- **Problem description**:
Please retype the entries below exactly, only from their first line through the line containing "turquoise marker [694,485,785,540]", leaving every picture out.

Data items

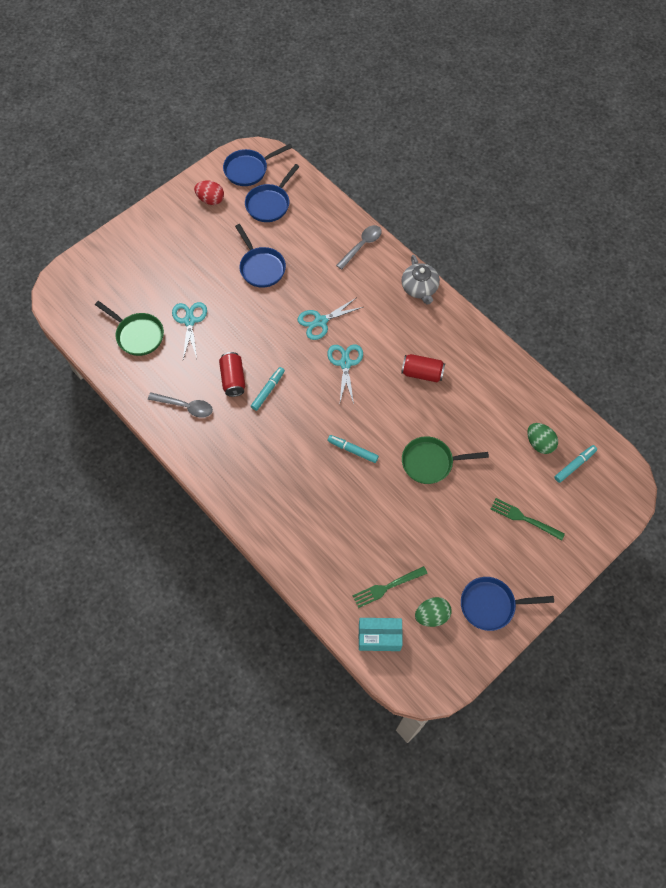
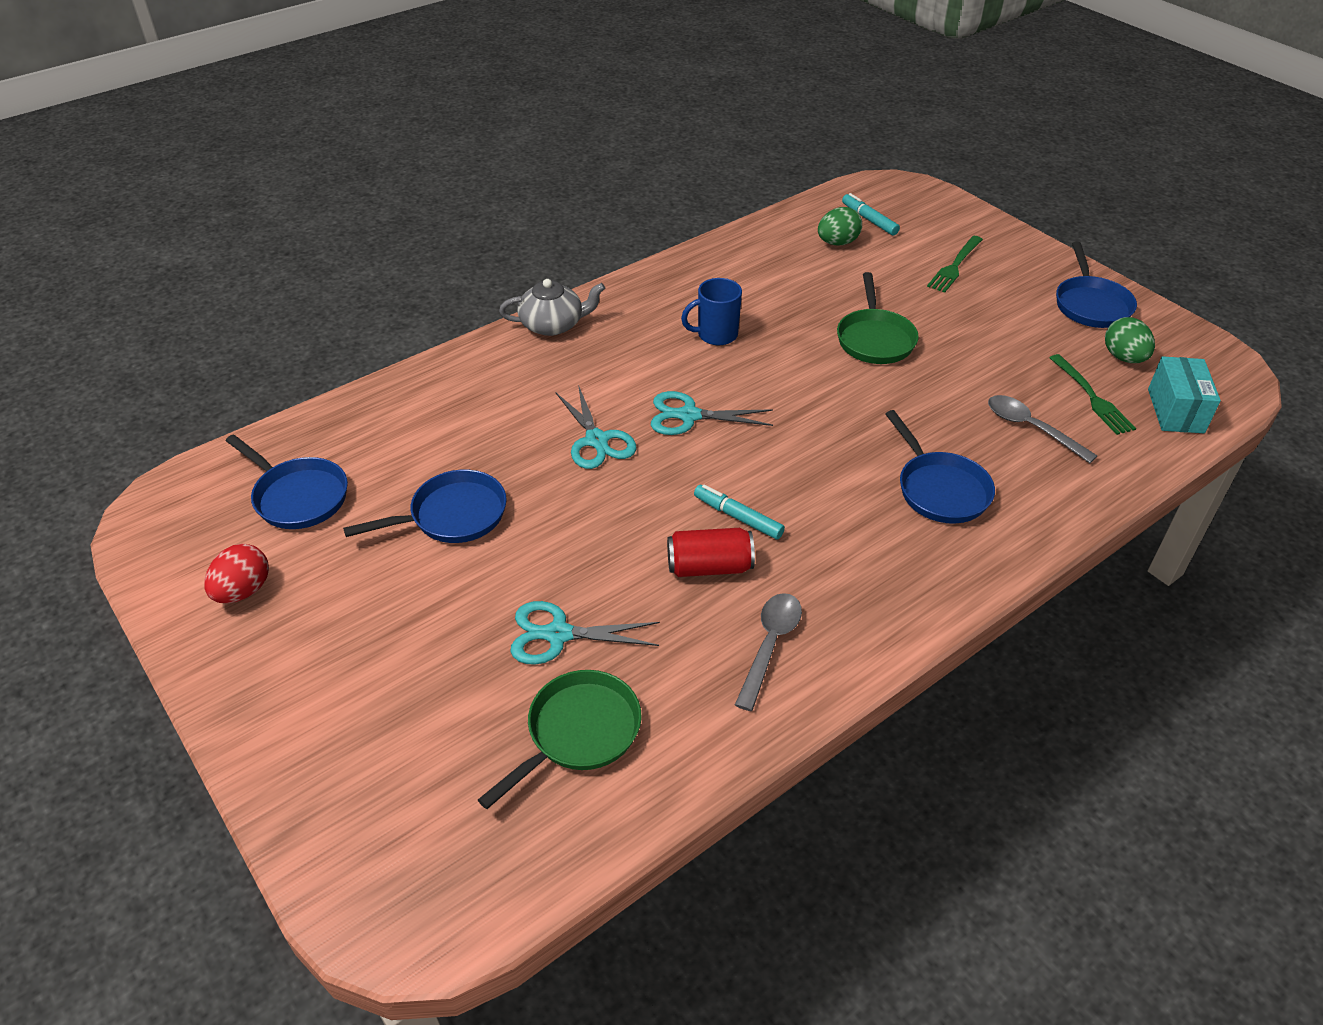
camera: 85 degrees left, 20 degrees down
blue pan [223,144,293,186] -> blue pan moved to [885,410,995,524]
turquoise marker [327,435,379,463] -> none
grey spoon [336,225,382,270] -> grey spoon moved to [988,395,1098,463]
red can [401,354,445,382] -> blue mug [681,278,742,345]

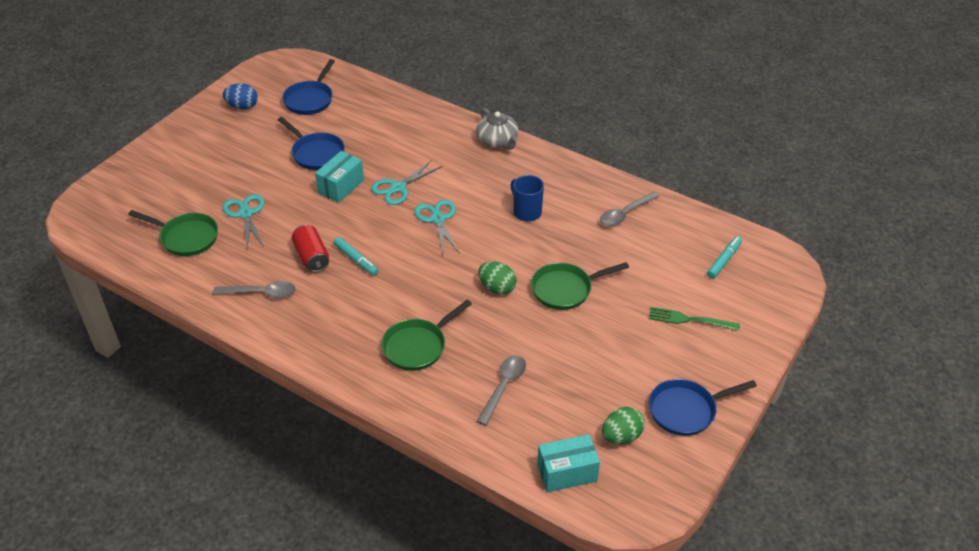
camera: 70 degrees right, 0 degrees up
red egg [204,544,269,603] -> blue egg [223,83,258,110]
turquoise marker [694,485,785,540] -> turquoise marker turned 120 degrees clockwise [334,237,379,276]
green egg [818,207,862,245] -> green egg moved to [478,261,517,295]
blue pan [885,410,995,524] -> green pan [381,300,472,371]
green fork [1049,354,1136,435] -> none
none -> turquoise box [315,151,364,203]
none -> grey spoon [600,192,660,226]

- **Exercise answer**:
camera: 85 degrees left, 20 degrees down
blue pan [223,144,293,186] -> blue pan moved to [885,410,995,524]
turquoise marker [327,435,379,463] -> none
grey spoon [336,225,382,270] -> grey spoon moved to [988,395,1098,463]
red can [401,354,445,382] -> blue mug [681,278,742,345]

camera: 70 degrees right, 0 degrees up
red egg [204,544,269,603] -> blue egg [223,83,258,110]
turquoise marker [694,485,785,540] -> turquoise marker turned 120 degrees clockwise [334,237,379,276]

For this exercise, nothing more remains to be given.